[Exercise aim]
From the first entry to the last, restate everything word for word and exclude pictures.

[Data supplied]
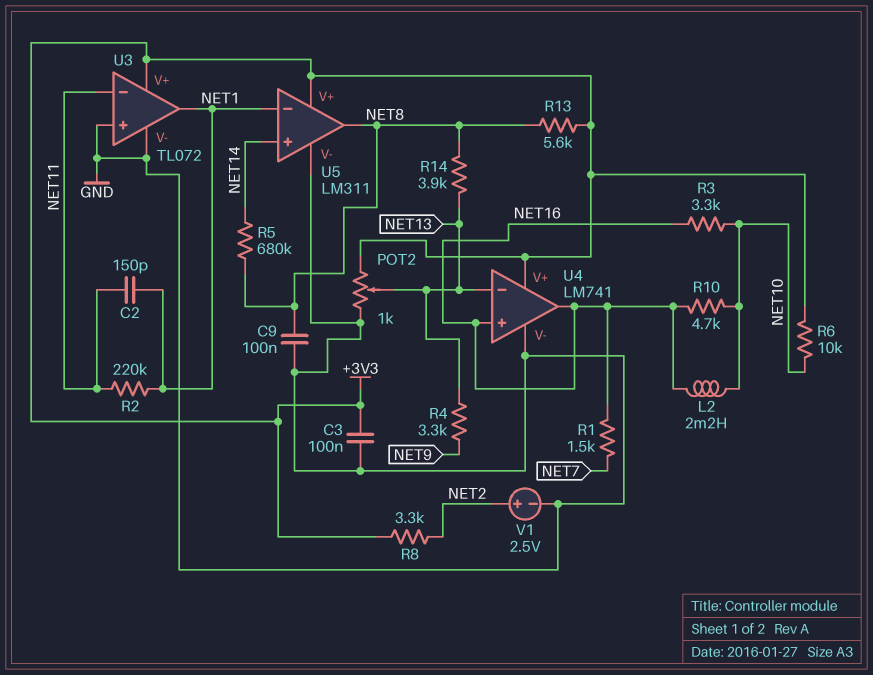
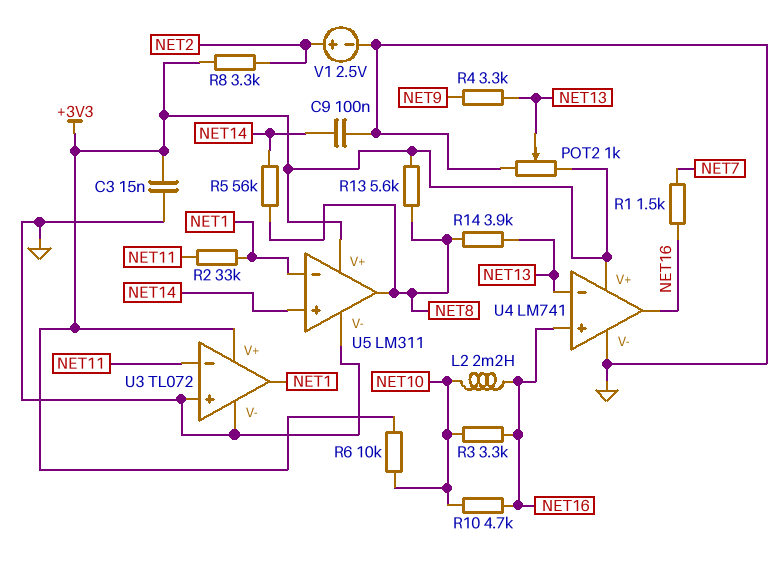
C2: 150pF (NET1, NET11) -> none
C3: 100nF (+3V3, GND) -> 15nF (+3V3, GND)
C9: 100nF (GND, NET8) -> 100nF (GND, NET14)
R2: 220k (NET1, NET11) -> 33k (NET1, NET11)
R5: 680k (NET8, NET14) -> 56k (NET8, NET14)

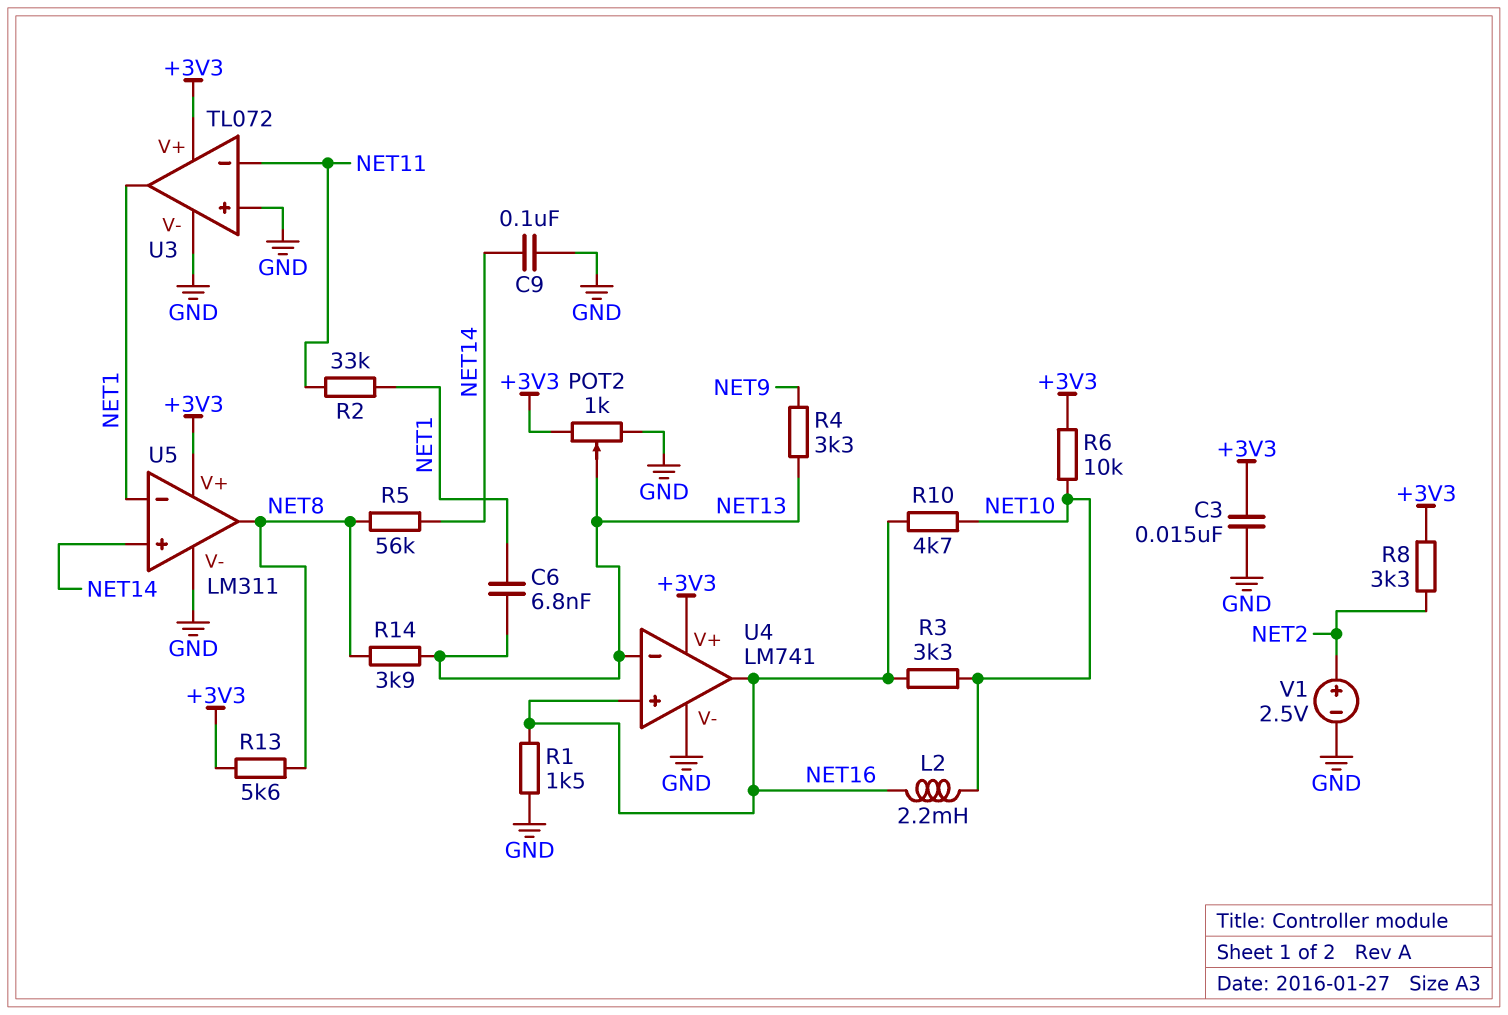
C6: none -> 6.8nF (NET1, NET13)
R1: 1.5k (NET7, NET16) -> 1.5k (GND, NET16)

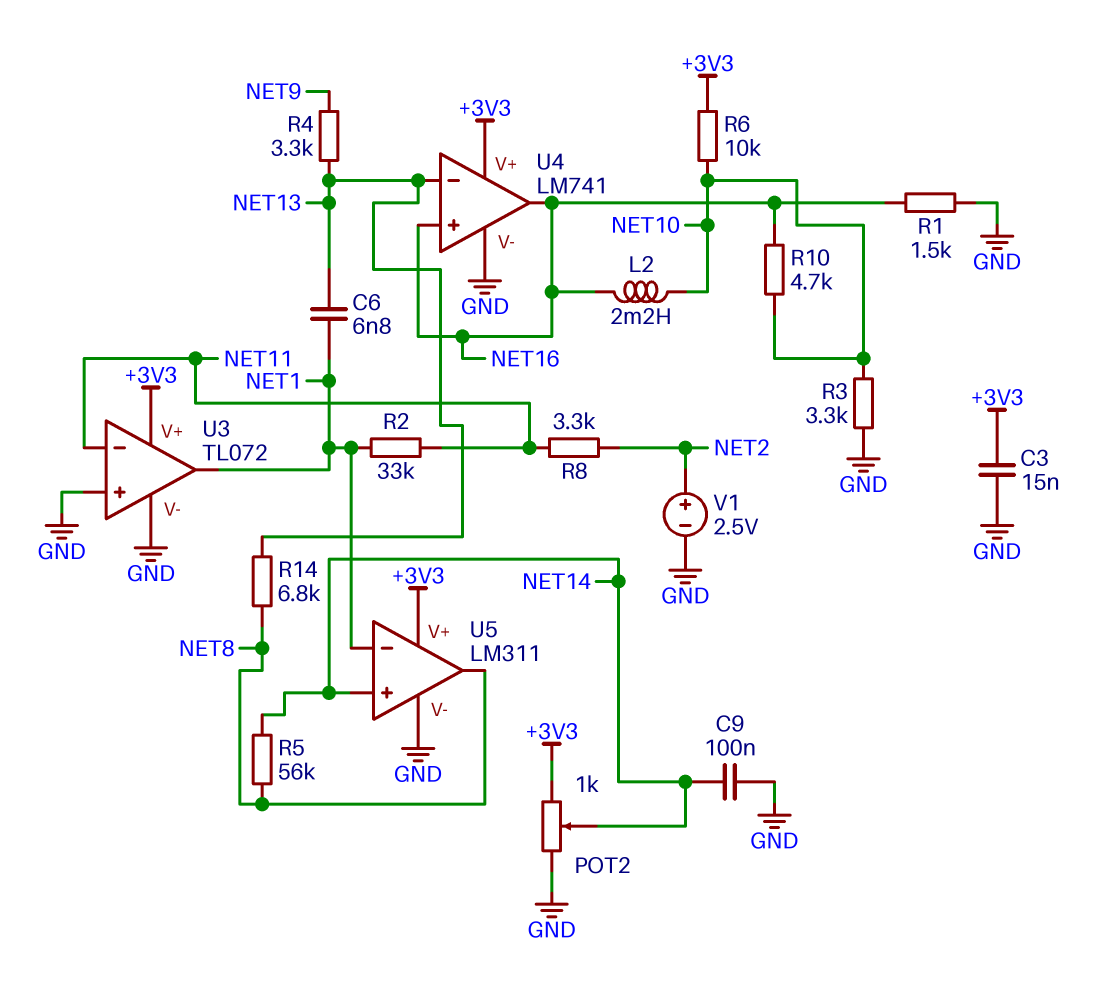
POT2: 1k (+3V3, GND, wiper NET13) -> 1k (+3V3, GND, wiper NET14)
R3: 3.3k (NET10, NET16) -> 3.3k (GND, NET10)
R8: 3.3k (+3V3, NET2) -> 3.3k (NET2, NET11)
R13: 5.6k (+3V3, NET8) -> none
R14: 3.9k (NET8, NET13) -> 6.8k (NET8, NET13)

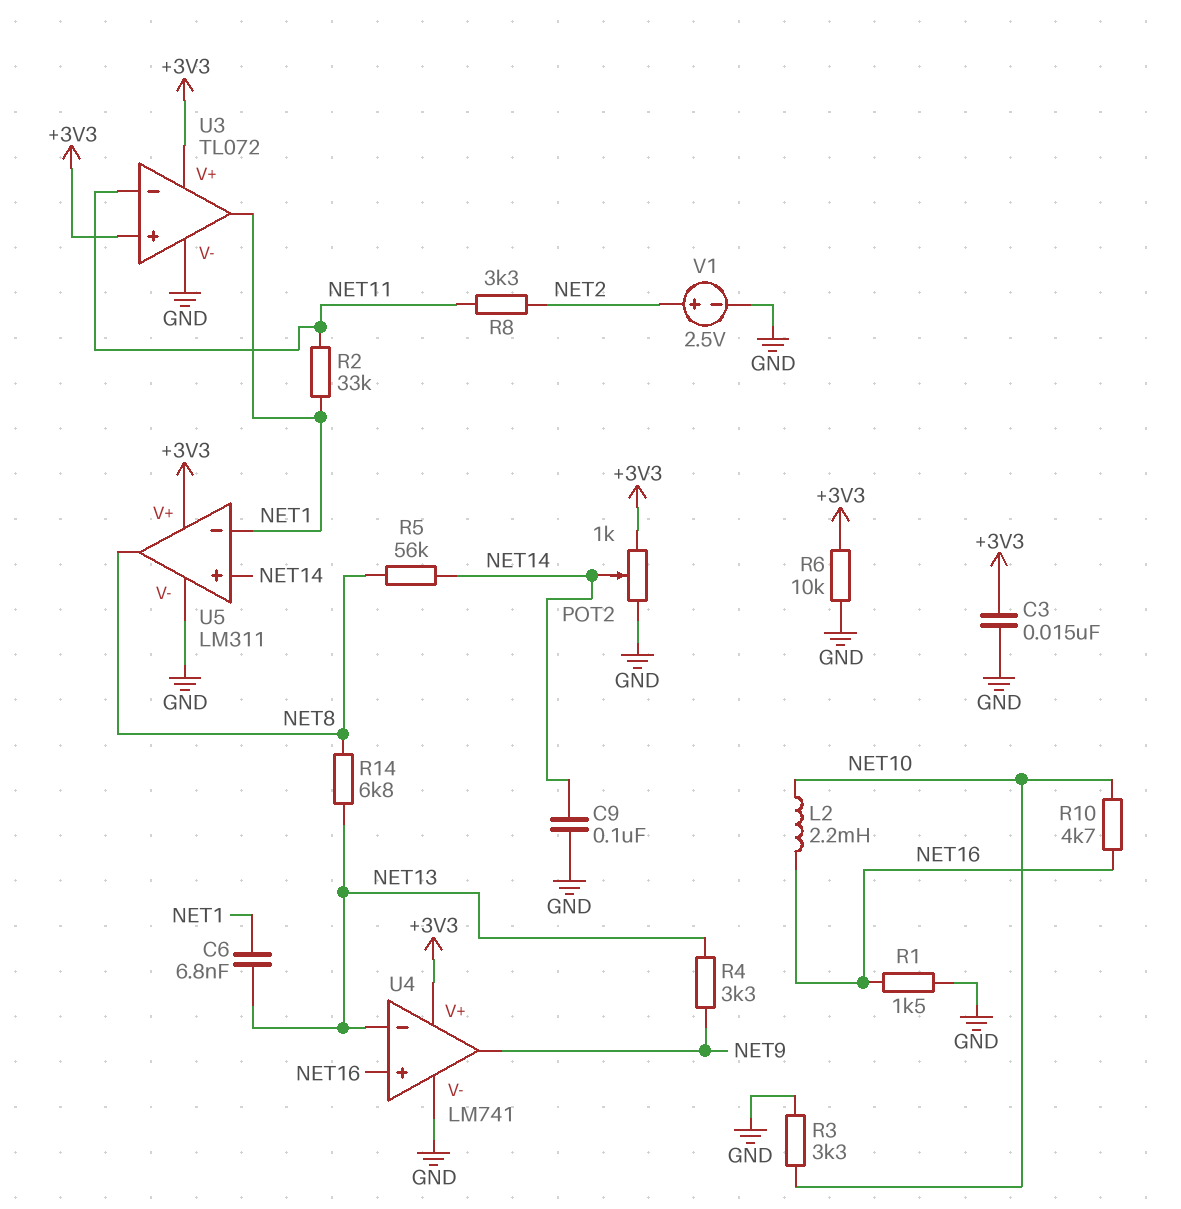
R6: 10k (+3V3, NET10) -> 10k (+3V3, GND)
U3 pin in+: GND -> +3V3
U4 pin out: NET16 -> NET9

[Exercise result]
C2: 150pF (NET1, NET11) -> none
C3: 100nF (+3V3, GND) -> 15nF (+3V3, GND)
C9: 100nF (GND, NET8) -> 100nF (GND, NET14)
R2: 220k (NET1, NET11) -> 33k (NET1, NET11)
R5: 680k (NET8, NET14) -> 56k (NET8, NET14)

C6: none -> 6.8nF (NET1, NET13)
R1: 1.5k (NET7, NET16) -> 1.5k (GND, NET16)

POT2: 1k (+3V3, GND, wiper NET13) -> 1k (+3V3, GND, wiper NET14)
R3: 3.3k (NET10, NET16) -> 3.3k (GND, NET10)
R8: 3.3k (+3V3, NET2) -> 3.3k (NET2, NET11)
R13: 5.6k (+3V3, NET8) -> none
R14: 3.9k (NET8, NET13) -> 6.8k (NET8, NET13)

R6: 10k (+3V3, NET10) -> 10k (+3V3, GND)
U3 pin in+: GND -> +3V3
U4 pin out: NET16 -> NET9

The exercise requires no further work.